**Aim of the exercise**
The result should be every line of the listing that contains "cyan".

**Information provided**
::::

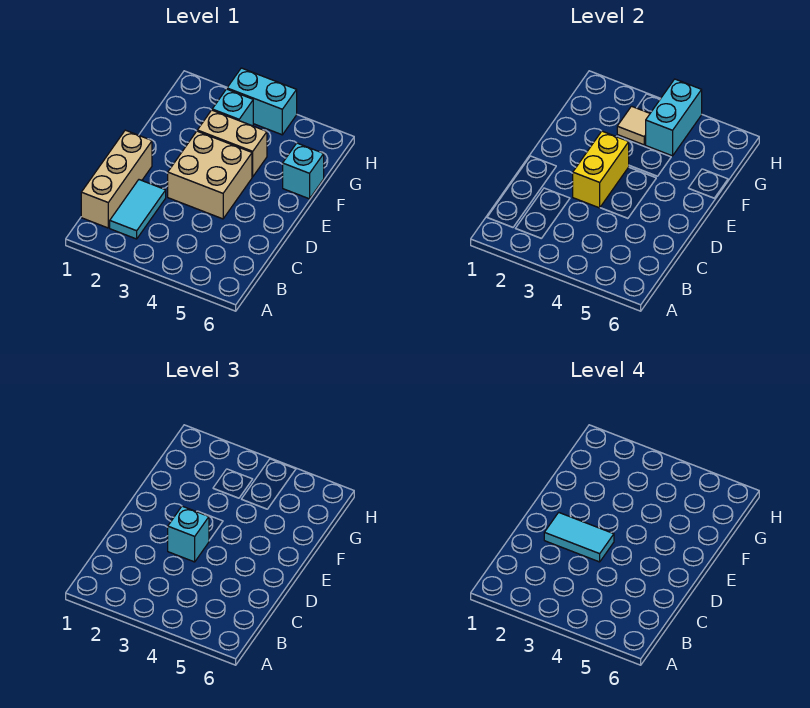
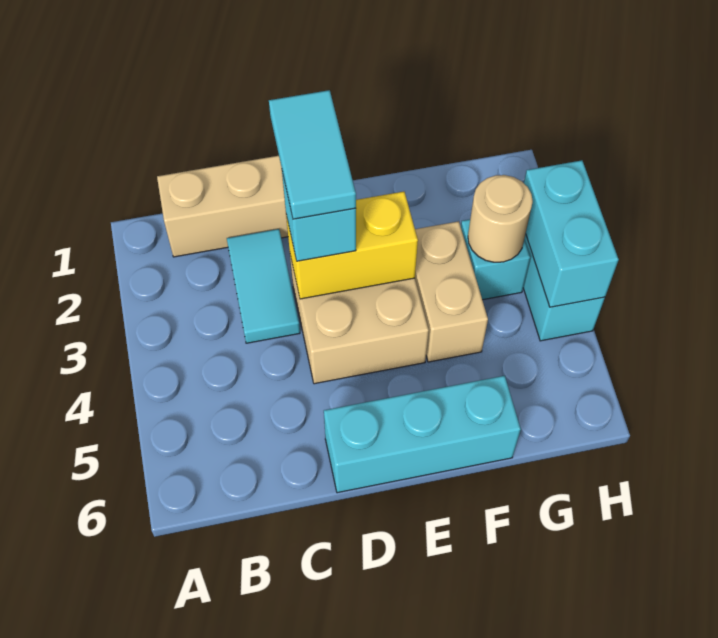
cyan tile B2:C2 level 1 -> cyan tile C2:C3 level 1
cyan brick F6 level 1 -> cyan brick D6:F6 level 1
tan tile G3 level 2 -> tan round brick G3 level 2
cyan brick G4:H4 level 2 -> cyan brick H3:H4 level 2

::::

**Written reply**
cyan tile B2:C2 level 1 -> cyan tile C2:C3 level 1
cyan brick F6 level 1 -> cyan brick D6:F6 level 1
cyan brick G4:H4 level 2 -> cyan brick H3:H4 level 2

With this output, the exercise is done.